Please render every line of the listing below as a Markdown table with the columns "Row" and "Line": number each row and omit blank lines. Leave the pictures out.

• • • •

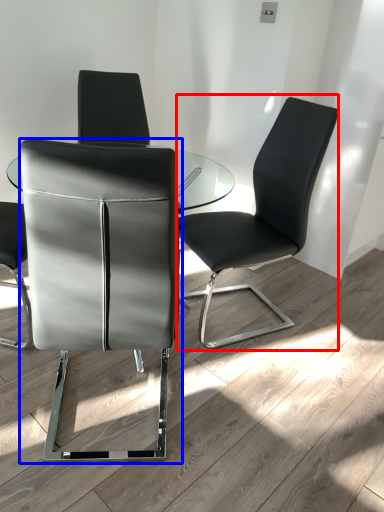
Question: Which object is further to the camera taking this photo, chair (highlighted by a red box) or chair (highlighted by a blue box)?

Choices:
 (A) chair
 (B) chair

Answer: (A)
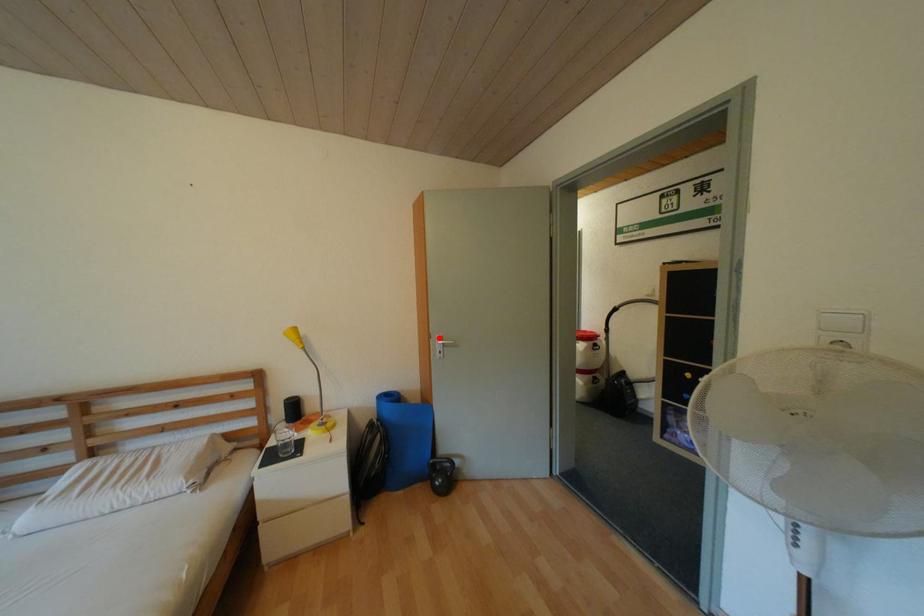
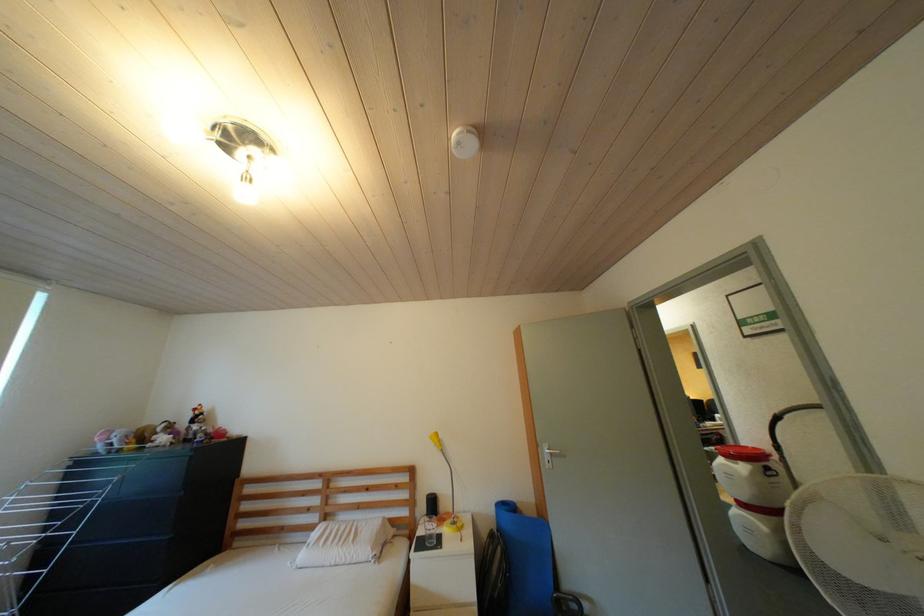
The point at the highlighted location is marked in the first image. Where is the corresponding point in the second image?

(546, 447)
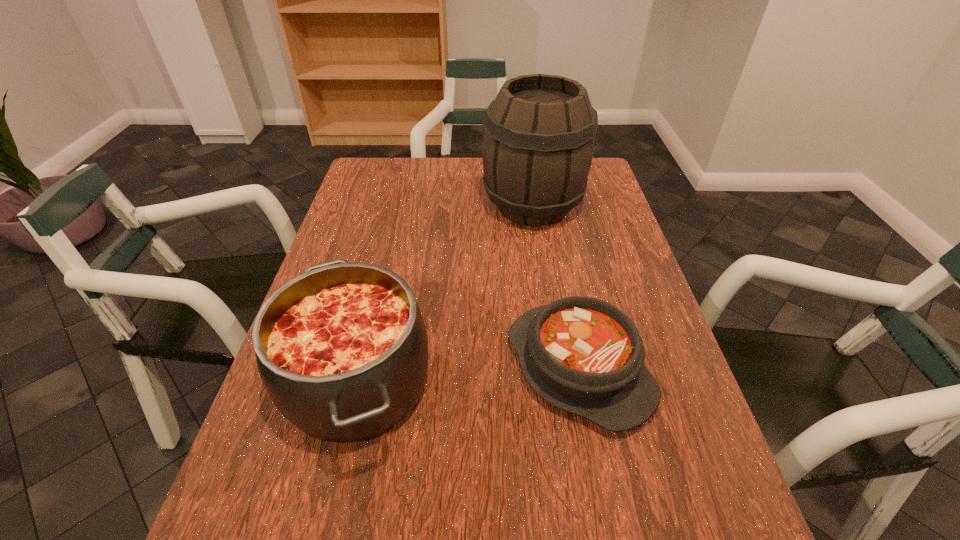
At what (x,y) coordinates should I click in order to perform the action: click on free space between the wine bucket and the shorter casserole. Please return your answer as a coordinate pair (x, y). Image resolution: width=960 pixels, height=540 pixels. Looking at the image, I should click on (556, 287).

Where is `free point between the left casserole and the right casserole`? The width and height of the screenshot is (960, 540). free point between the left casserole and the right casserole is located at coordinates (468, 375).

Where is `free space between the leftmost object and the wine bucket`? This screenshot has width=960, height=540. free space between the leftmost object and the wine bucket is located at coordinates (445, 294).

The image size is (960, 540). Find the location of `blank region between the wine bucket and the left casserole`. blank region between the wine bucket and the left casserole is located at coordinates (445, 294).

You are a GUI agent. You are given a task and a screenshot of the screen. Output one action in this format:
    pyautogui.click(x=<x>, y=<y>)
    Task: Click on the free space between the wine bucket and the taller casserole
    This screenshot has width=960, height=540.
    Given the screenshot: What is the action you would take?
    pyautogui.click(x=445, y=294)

• • • •

Answer to this exercise:
| Row | Line |
|---|---|
| 1 | Question: Which object is further to the camera taking this photo, chair (highlighted by a red box) or chair (highlighted by a blue box)? |
| 2 | Choices: |
| 3 |  (A) chair |
| 4 |  (B) chair |
| 5 | Answer: (A) |
| 6 | The point at the highlighted location is marked in the first image. Where is the corresponding point in the second image? |
| 7 | (546, 447) |
| 8 | At what (x,y) coordinates should I click in order to perform the action: click on free space between the wine bucket and the shorter casserole. Please return your answer as a coordinate pair (x, y). Image resolution: width=960 pixels, height=540 pixels. Looking at the image, I should click on (556, 287). |
| 9 | Where is `free point between the left casserole and the right casserole`? The width and height of the screenshot is (960, 540). free point between the left casserole and the right casserole is located at coordinates (468, 375). |
| 10 | Where is `free space between the leftmost object and the wine bucket`? This screenshot has width=960, height=540. free space between the leftmost object and the wine bucket is located at coordinates (445, 294). |
| 11 | The image size is (960, 540). Find the location of `blank region between the wine bucket and the left casserole`. blank region between the wine bucket and the left casserole is located at coordinates (445, 294). |
| 12 | You are a GUI agent. You are given a task and a screenshot of the screen. Output one action in this format: |
| 13 |     pyautogui.click(x=<x>, y=<y>) |
| 14 |     Task: Click on the free space between the wine bucket and the taller casserole |
| 15 |     This screenshot has width=960, height=540. |
| 16 |     Given the screenshot: What is the action you would take? |
| 17 |     pyautogui.click(x=445, y=294) |